[Dataset records]
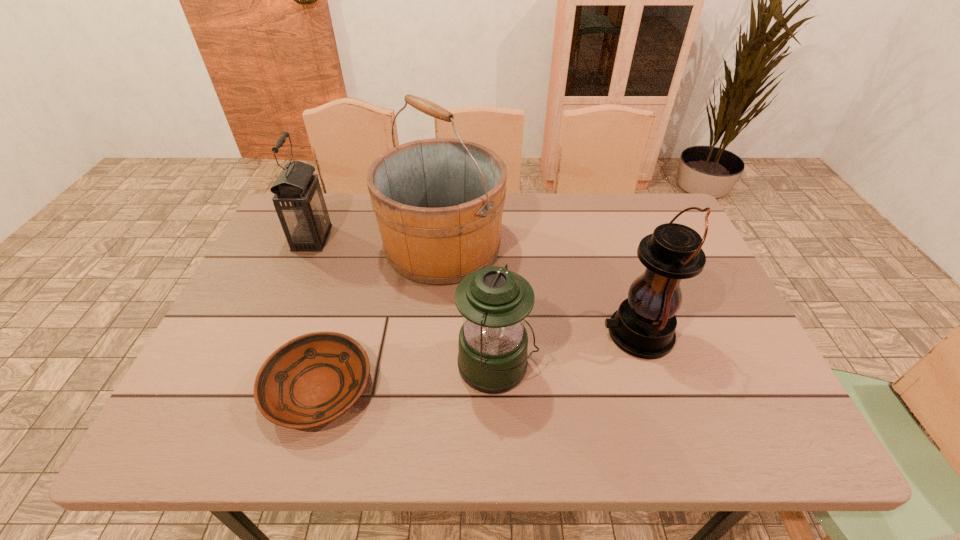
Where is `empty location between the rightmost lantern and the shortest lantern`? empty location between the rightmost lantern and the shortest lantern is located at coordinates (567, 350).

At what (x,y) coordinates should I click in order to perform the action: click on unoccupied position between the tallest object and the rightmost object. Please return your answer as a coordinate pair (x, y). This screenshot has height=540, width=960. Looking at the image, I should click on (540, 290).

Where is `free space between the farthest lantern and the plate`? This screenshot has height=540, width=960. free space between the farthest lantern and the plate is located at coordinates (316, 313).

Image resolution: width=960 pixels, height=540 pixels. What are the coordinates of `free point between the bucket and the rightmost object` in the screenshot? It's located at (540, 290).

Select which object appears as the second closest to the leftmost lantern. Please provide its 2D coordinates. Your answer should be formatted as a tuple, i.e. [(x, y)], where the tuple contains the x and y coordinates of a point satisfying the conditions above.

[(313, 379)]

The height and width of the screenshot is (540, 960). Find the location of `object that is the second closest to the farthest lantern`. object that is the second closest to the farthest lantern is located at coordinates (313, 379).

Locate an element on the screen. The width and height of the screenshot is (960, 540). the second closest lantern to the farthest lantern is located at coordinates (644, 325).

Where is `lantern that is the closest to the leftmost lantern`? The height and width of the screenshot is (540, 960). lantern that is the closest to the leftmost lantern is located at coordinates (492, 348).

Find the location of a particular element. The image size is (960, 540). free space that satisfies the following two spatial constraints: 1. on the back side of the shortest object; 2. on the front-facing side of the leftmost lantern is located at coordinates (364, 238).

The image size is (960, 540). In order to click on vacant space that satisfies the following two spatial constraints: 1. on the front-facing side of the farthest lantern; 2. on the right side of the tallest object in this screenshot , I will do `click(309, 246)`.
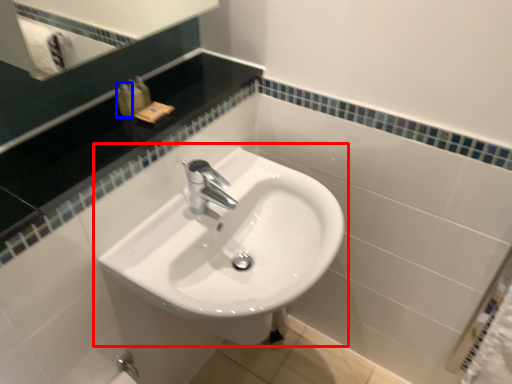
Question: Which of the following is the farthest to the observer, sink (highlighted by a red box) or toiletry (highlighted by a blue box)?

Choices:
 (A) sink
 (B) toiletry

Answer: (B)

◆ **Work instruction**
Convert every line of the material above into a Markdown table with the columns "Row" and "Line," giving each line a row number. Skip blank lines and leave the pictures out.

◆ **Solution to this problem**
| Row | Line |
|---|---|
| 1 | Where is `empty location between the rightmost lantern and the shortest lantern`? empty location between the rightmost lantern and the shortest lantern is located at coordinates (567, 350). |
| 2 | At what (x,y) coordinates should I click in order to perform the action: click on unoccupied position between the tallest object and the rightmost object. Please return your answer as a coordinate pair (x, y). This screenshot has height=540, width=960. Looking at the image, I should click on (540, 290). |
| 3 | Where is `free space between the farthest lantern and the plate`? This screenshot has height=540, width=960. free space between the farthest lantern and the plate is located at coordinates (316, 313). |
| 4 | Image resolution: width=960 pixels, height=540 pixels. What are the coordinates of `free point between the bucket and the rightmost object` in the screenshot? It's located at (540, 290). |
| 5 | Select which object appears as the second closest to the leftmost lantern. Please provide its 2D coordinates. Your answer should be formatted as a tuple, i.e. [(x, y)], where the tuple contains the x and y coordinates of a point satisfying the conditions above. |
| 6 | [(313, 379)] |
| 7 | The height and width of the screenshot is (540, 960). Find the location of `object that is the second closest to the farthest lantern`. object that is the second closest to the farthest lantern is located at coordinates (313, 379). |
| 8 | Locate an element on the screen. The width and height of the screenshot is (960, 540). the second closest lantern to the farthest lantern is located at coordinates (644, 325). |
| 9 | Where is `lantern that is the closest to the leftmost lantern`? The height and width of the screenshot is (540, 960). lantern that is the closest to the leftmost lantern is located at coordinates (492, 348). |
| 10 | Find the location of a particular element. The image size is (960, 540). free space that satisfies the following two spatial constraints: 1. on the back side of the shortest object; 2. on the front-facing side of the leftmost lantern is located at coordinates (364, 238). |
| 11 | The image size is (960, 540). In order to click on vacant space that satisfies the following two spatial constraints: 1. on the front-facing side of the farthest lantern; 2. on the right side of the tallest object in this screenshot , I will do `click(309, 246)`. |
| 12 | Question: Which of the following is the farthest to the observer, sink (highlighted by a red box) or toiletry (highlighted by a blue box)? |
| 13 | Choices: |
| 14 |  (A) sink |
| 15 |  (B) toiletry |
| 16 | Answer: (B) |